HOW TO COMPLETE THIS TASK: The answer is an exact repeat of the entries below, with the pictures omitted.

[Coordinate-based object records]
%%
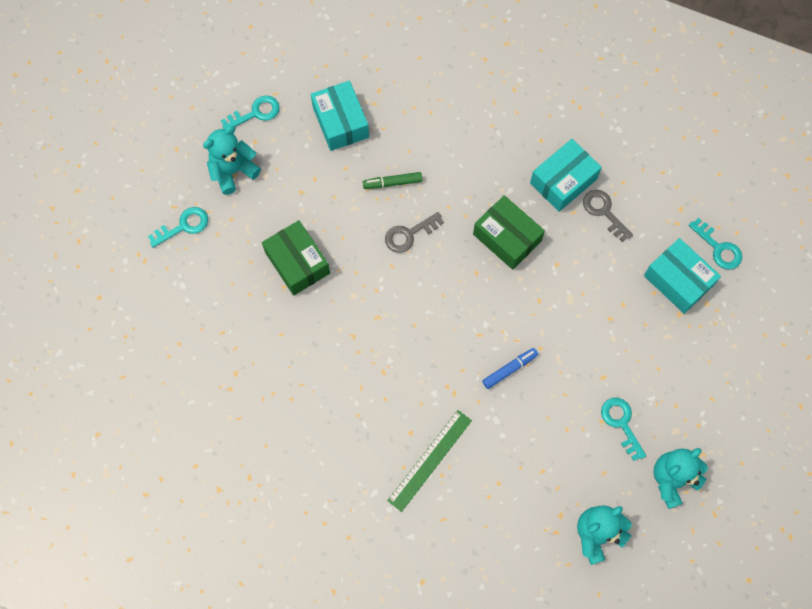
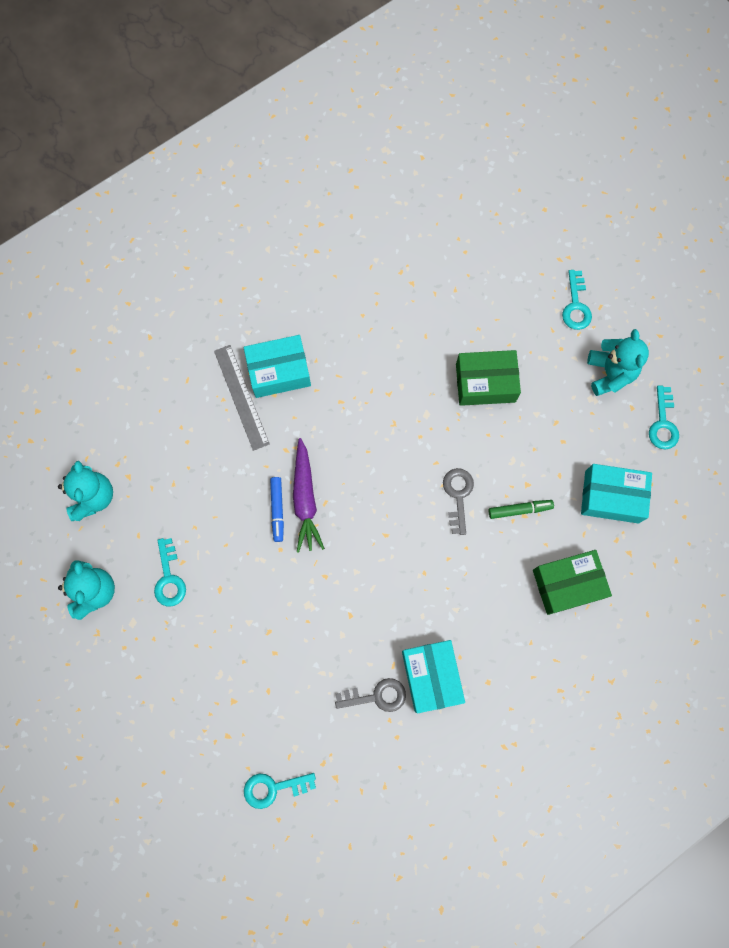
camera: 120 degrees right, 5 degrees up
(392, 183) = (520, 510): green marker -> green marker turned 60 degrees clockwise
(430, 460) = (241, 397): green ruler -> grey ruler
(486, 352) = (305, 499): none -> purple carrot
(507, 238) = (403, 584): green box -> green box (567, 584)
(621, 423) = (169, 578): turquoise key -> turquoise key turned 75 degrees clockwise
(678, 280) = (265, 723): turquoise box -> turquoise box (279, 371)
%%
RESPONSE FOR THIS EXERCISE:
camera: 120 degrees right, 5 degrees up
(392, 183) = (520, 510): green marker -> green marker turned 60 degrees clockwise
(430, 460) = (241, 397): green ruler -> grey ruler
(486, 352) = (305, 499): none -> purple carrot
(507, 238) = (403, 584): green box -> green box (567, 584)
(621, 423) = (169, 578): turquoise key -> turquoise key turned 75 degrees clockwise
(678, 280) = (265, 723): turquoise box -> turquoise box (279, 371)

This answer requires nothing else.